> [EXERCISE DIRECTIONS]: Give an exact transcription limited to the lines from the one with "SD3: microSD -> SD-SPI" through the end of the entries, including both; no pictures belong in it.

> [DATA EXCERPTS]:
───
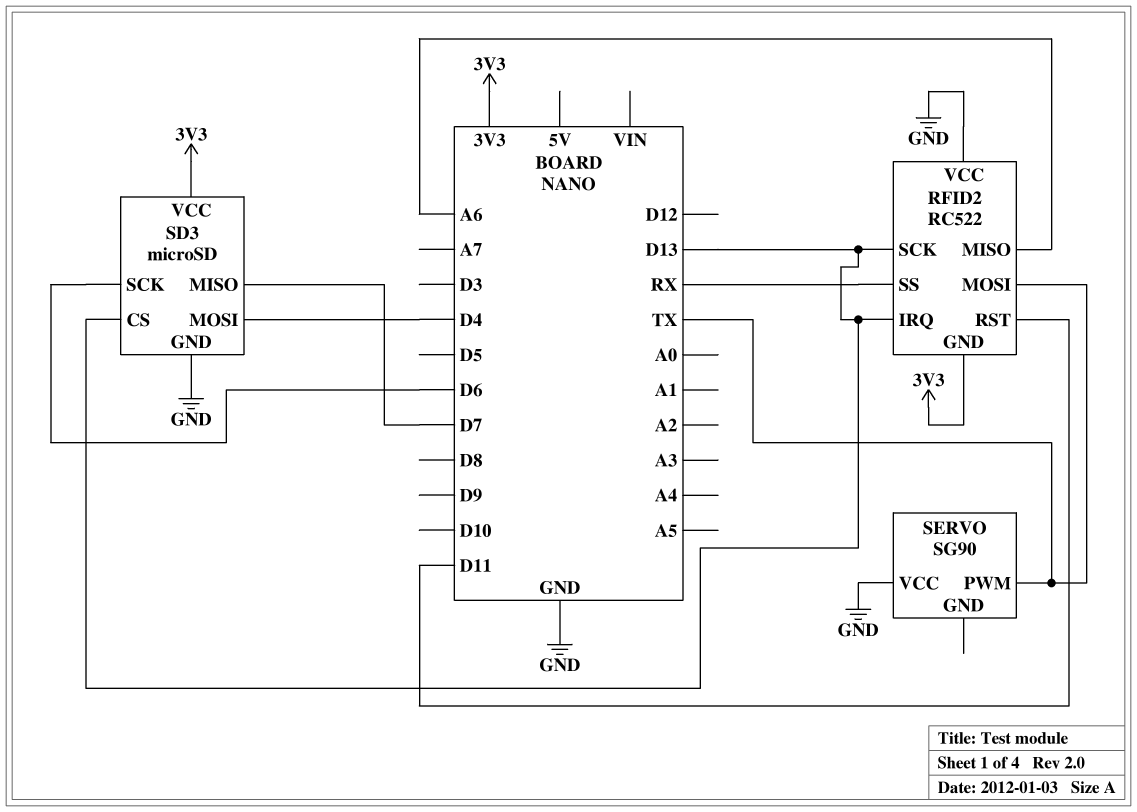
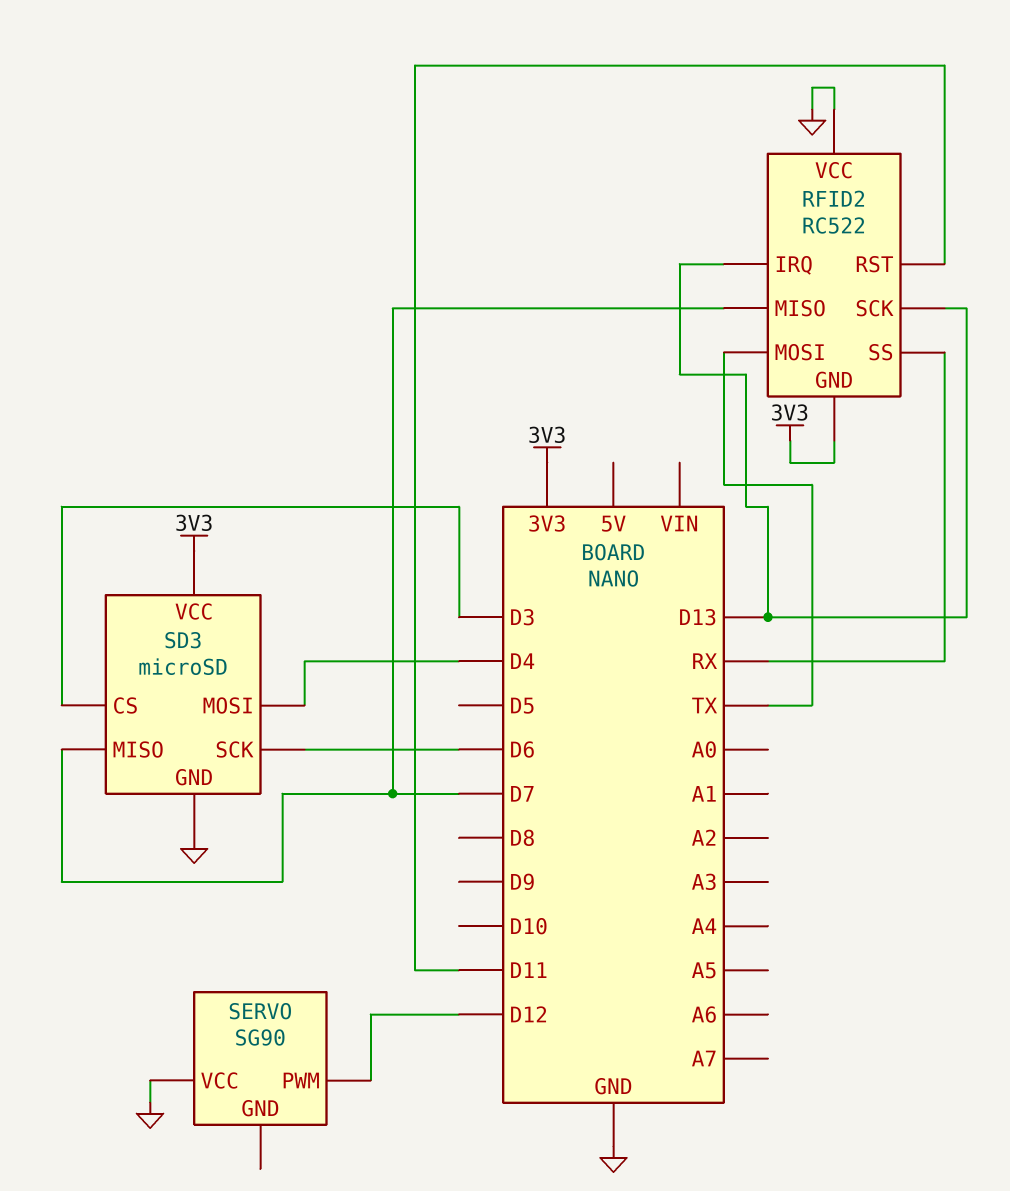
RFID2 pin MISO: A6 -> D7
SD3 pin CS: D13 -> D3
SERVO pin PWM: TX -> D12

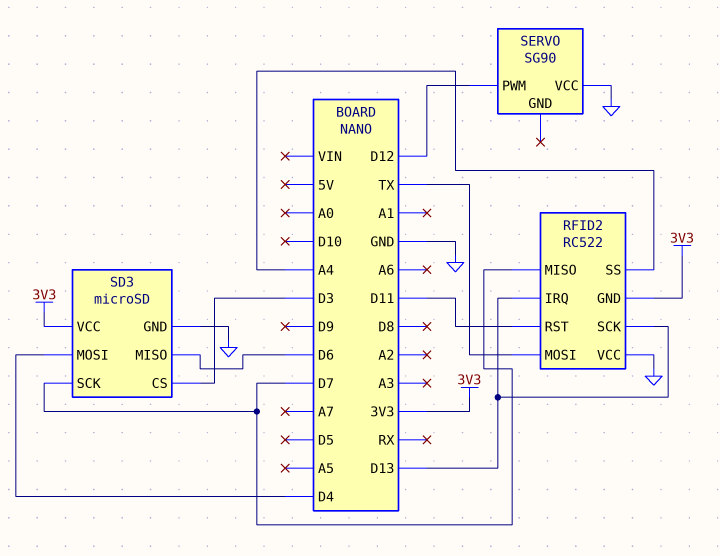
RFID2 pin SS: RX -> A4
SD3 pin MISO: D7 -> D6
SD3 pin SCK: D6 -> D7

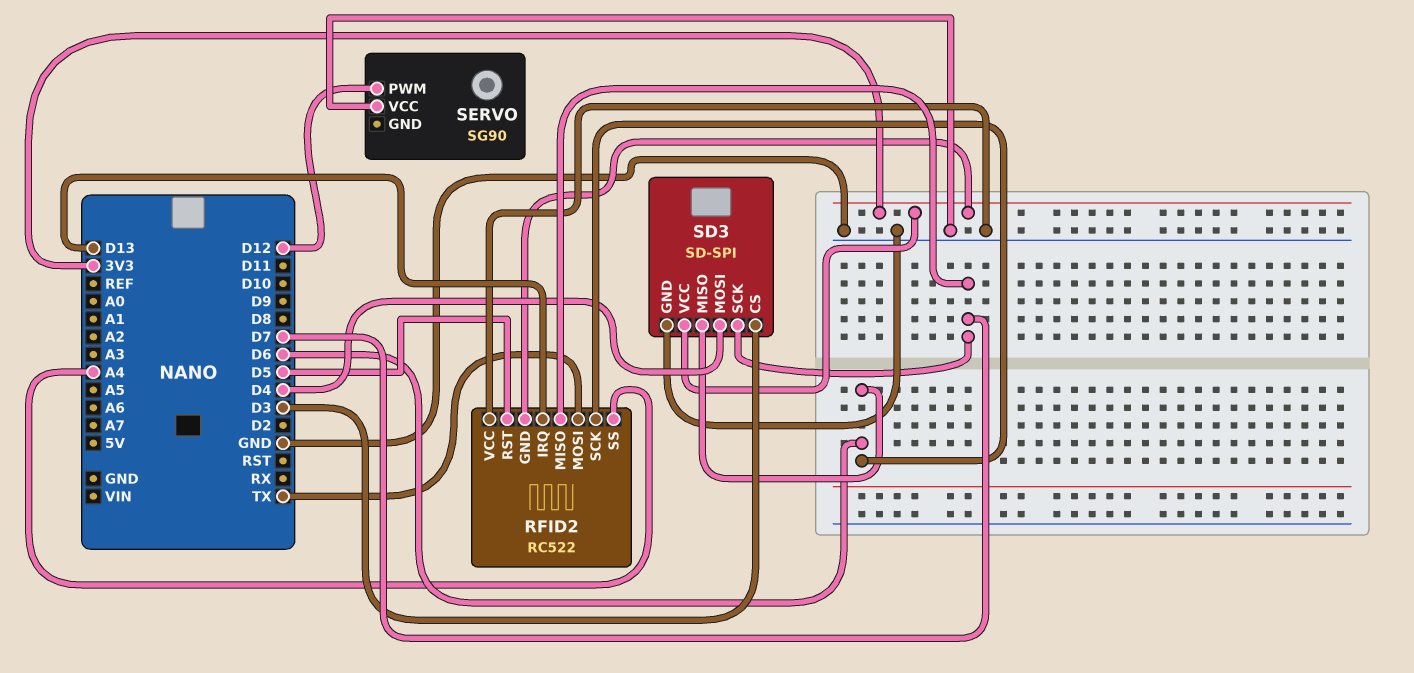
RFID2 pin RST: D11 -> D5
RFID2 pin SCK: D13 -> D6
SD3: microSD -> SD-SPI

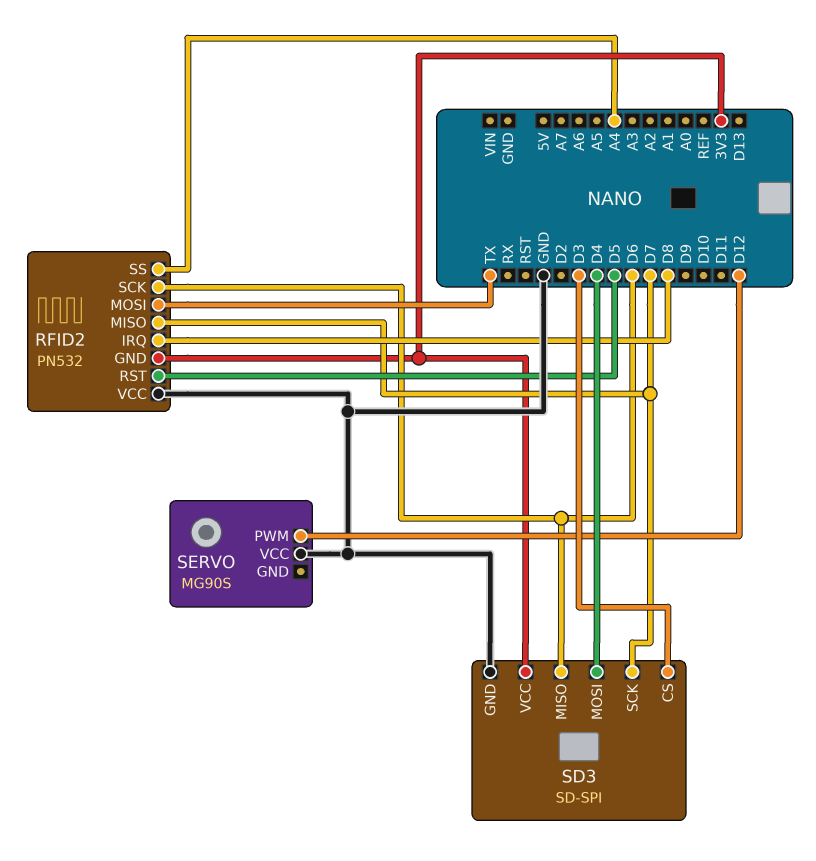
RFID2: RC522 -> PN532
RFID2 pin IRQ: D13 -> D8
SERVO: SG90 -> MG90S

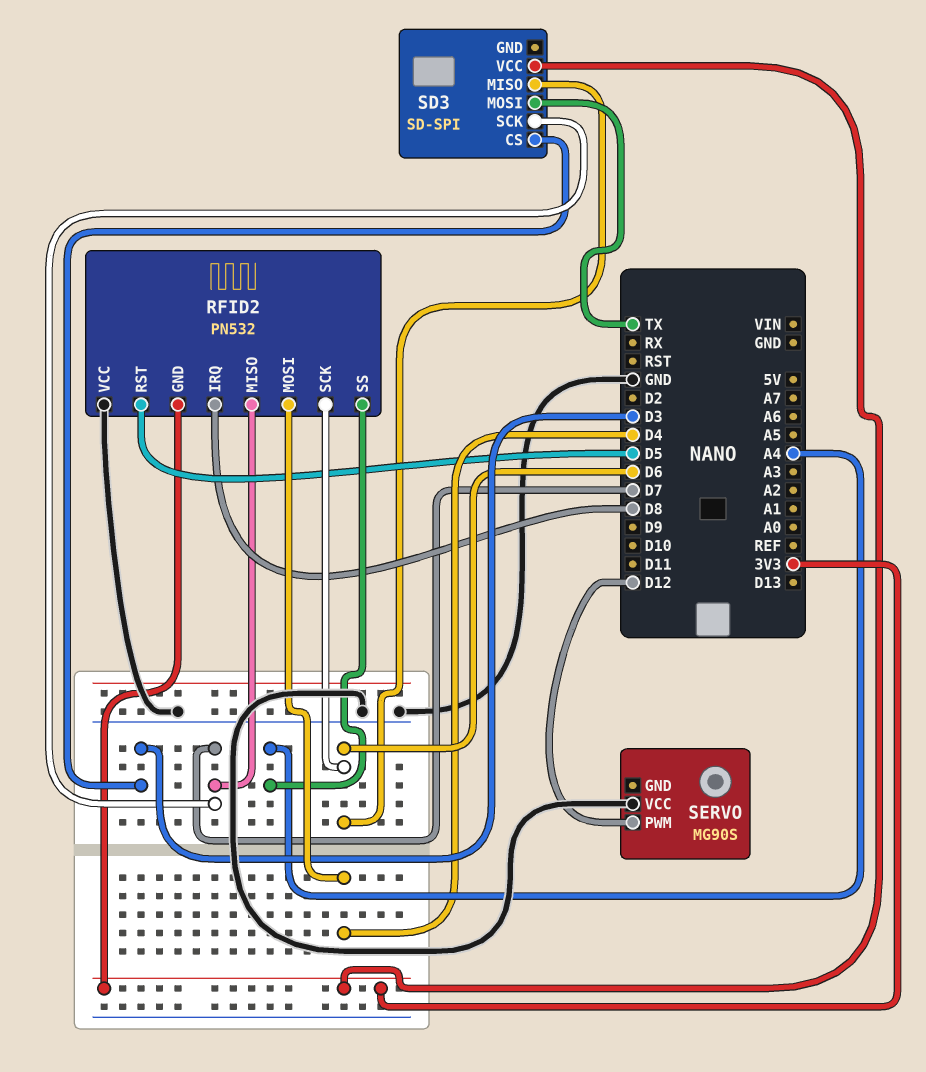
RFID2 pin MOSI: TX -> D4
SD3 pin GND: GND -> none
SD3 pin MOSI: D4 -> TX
───
> [OUTPUT FOR THIS TASK]:
SD3: microSD -> SD-SPI

RFID2: RC522 -> PN532
RFID2 pin IRQ: D13 -> D8
SERVO: SG90 -> MG90S

RFID2 pin MOSI: TX -> D4
SD3 pin GND: GND -> none
SD3 pin MOSI: D4 -> TX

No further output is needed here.